■ WORK ORDER ■
Starting at the line below that contains "chair: (700, 210) -> (367, 108), removed", print each line through the end of the records exactly as it appears.
..........
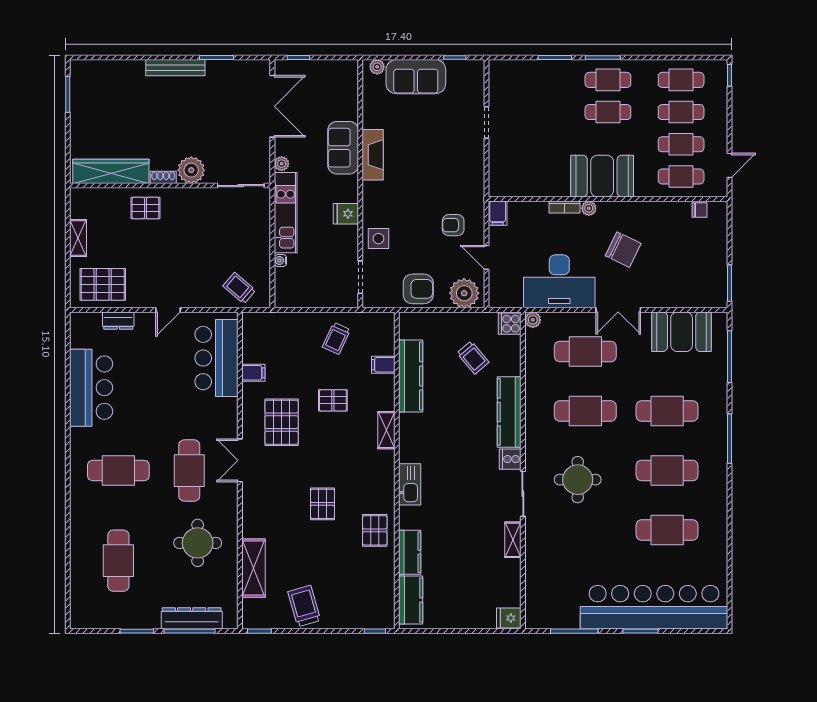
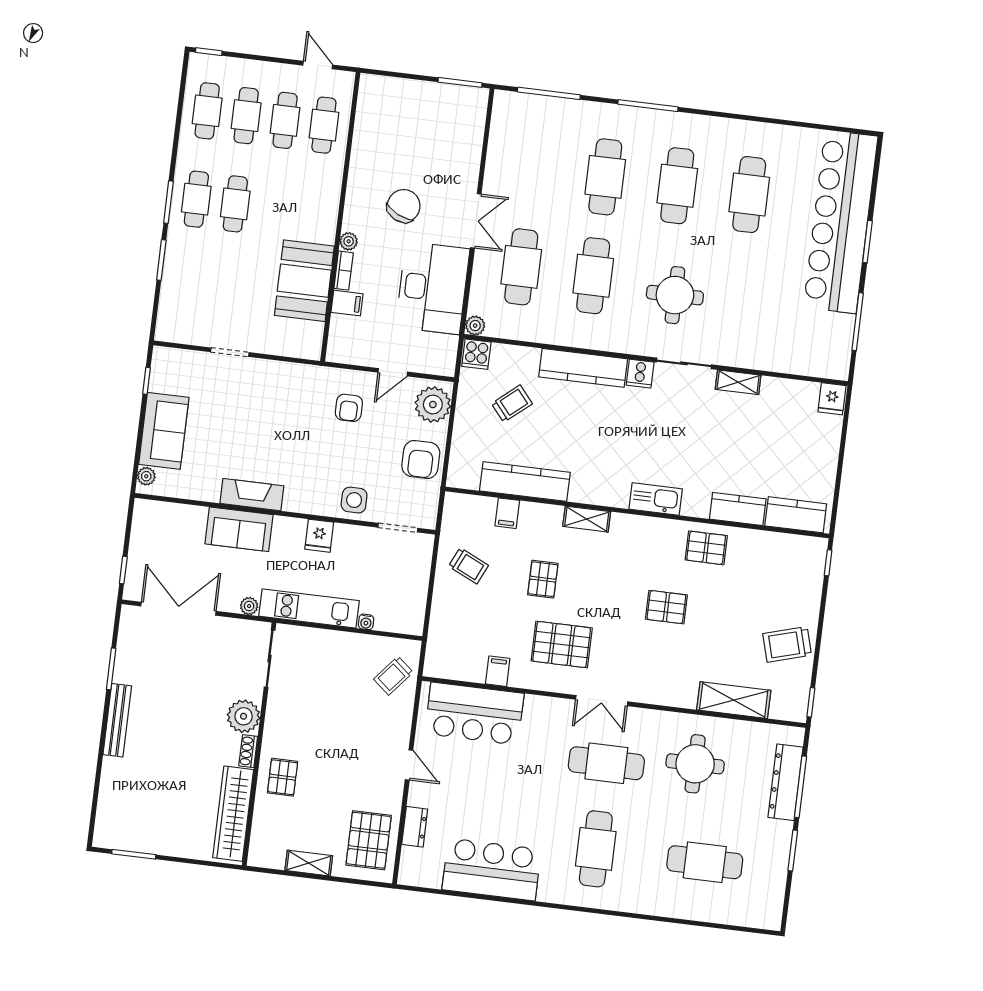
booth: (602, 176) -> (304, 281), moved
chair: (700, 210) -> (367, 108), removed
filing cabinet: (498, 213) -> (347, 303), moved
armchair: (418, 289) -> (421, 459), turned 180
booth: (682, 332) -> (512, 148), removed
..........
■ ANSWER BOX ■
chair: (700, 210) -> (367, 108), removed
filing cabinet: (498, 213) -> (347, 303), moved
armchair: (418, 289) -> (421, 459), turned 180
booth: (682, 332) -> (512, 148), removed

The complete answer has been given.